━━━ Source records

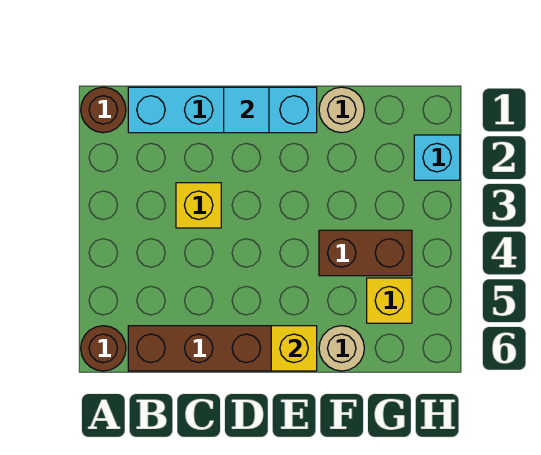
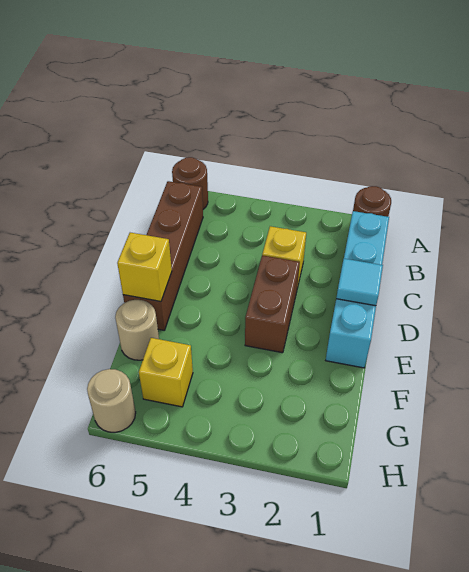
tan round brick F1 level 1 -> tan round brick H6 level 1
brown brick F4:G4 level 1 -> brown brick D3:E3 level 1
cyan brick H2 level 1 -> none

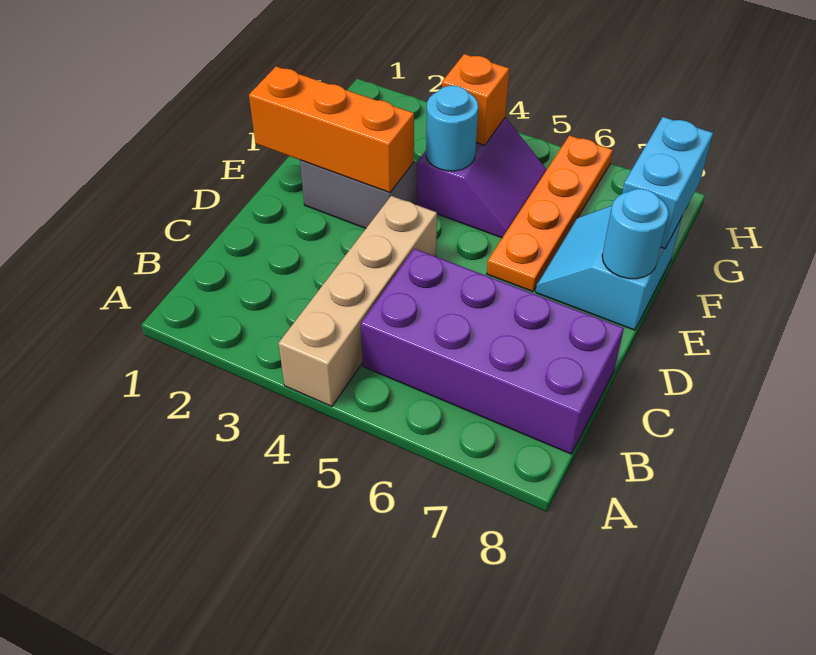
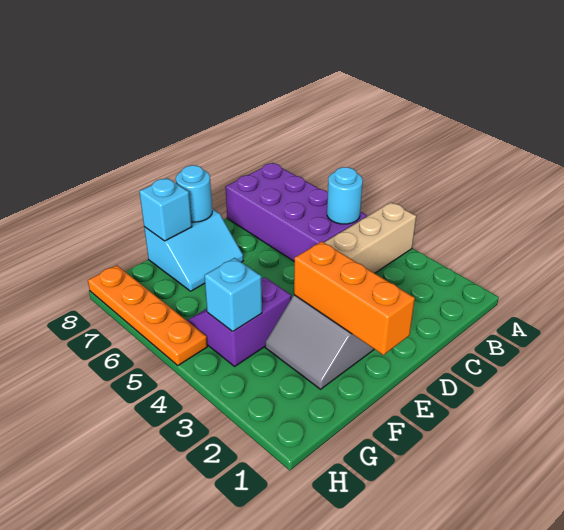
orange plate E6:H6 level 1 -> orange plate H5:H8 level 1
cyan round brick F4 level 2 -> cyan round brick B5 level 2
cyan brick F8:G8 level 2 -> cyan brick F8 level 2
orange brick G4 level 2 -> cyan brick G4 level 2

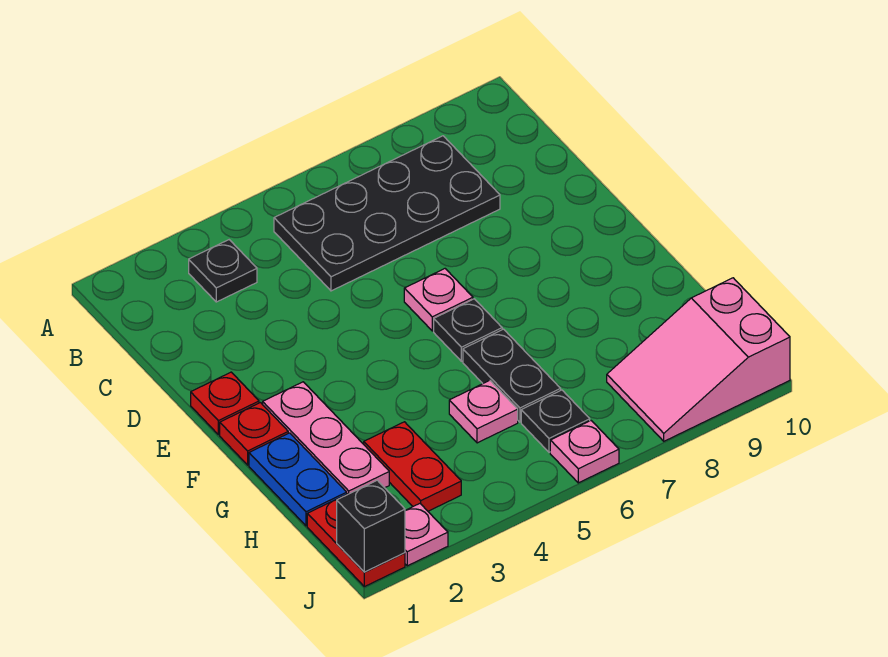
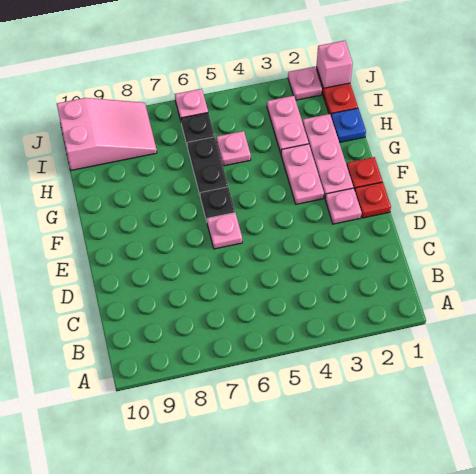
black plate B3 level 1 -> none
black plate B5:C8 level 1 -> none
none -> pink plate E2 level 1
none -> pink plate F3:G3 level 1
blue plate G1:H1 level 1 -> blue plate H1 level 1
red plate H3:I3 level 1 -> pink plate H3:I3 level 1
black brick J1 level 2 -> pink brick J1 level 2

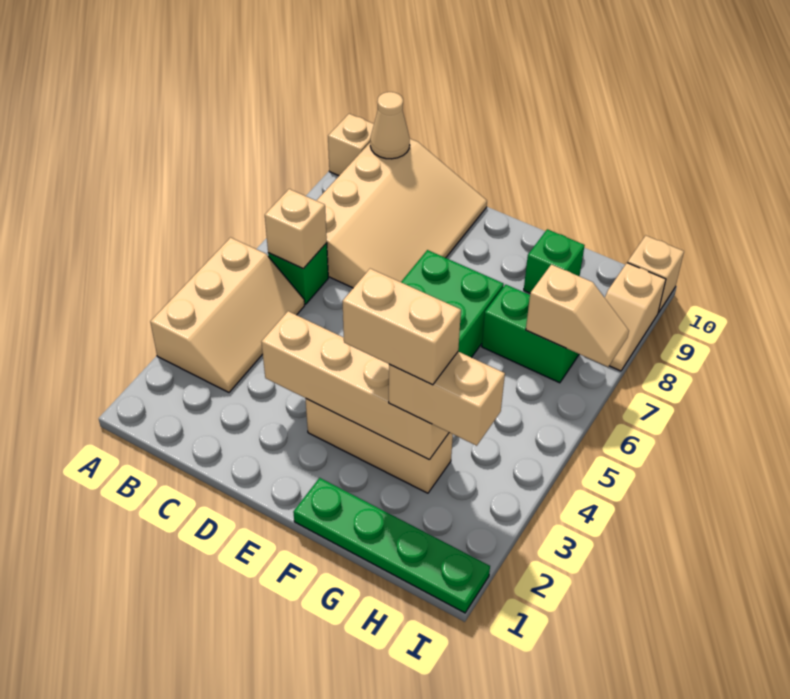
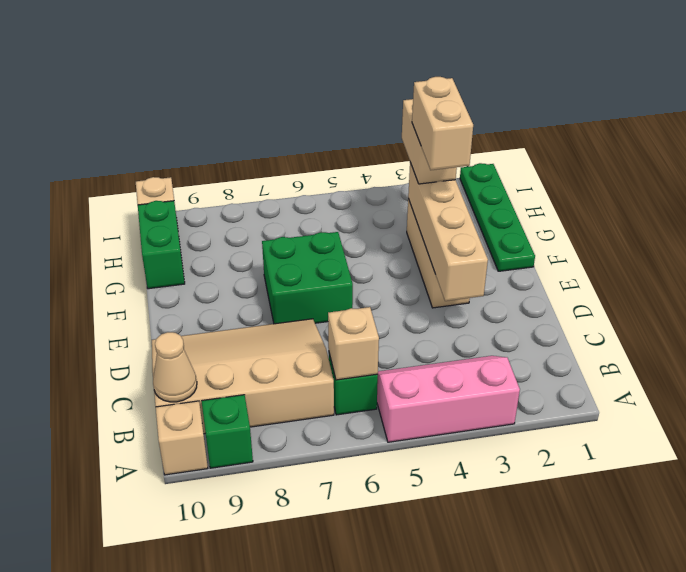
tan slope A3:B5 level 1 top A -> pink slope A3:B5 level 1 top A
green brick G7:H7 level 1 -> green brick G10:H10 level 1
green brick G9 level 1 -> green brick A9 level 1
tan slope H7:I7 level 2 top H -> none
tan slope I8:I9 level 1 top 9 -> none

━━━━━━

Write out exactly the lines between the start of the data and the line with "orange brick G4", including both, but none of the pictures.

tan round brick F1 level 1 -> tan round brick H6 level 1
brown brick F4:G4 level 1 -> brown brick D3:E3 level 1
cyan brick H2 level 1 -> none

orange plate E6:H6 level 1 -> orange plate H5:H8 level 1
cyan round brick F4 level 2 -> cyan round brick B5 level 2
cyan brick F8:G8 level 2 -> cyan brick F8 level 2
orange brick G4 level 2 -> cyan brick G4 level 2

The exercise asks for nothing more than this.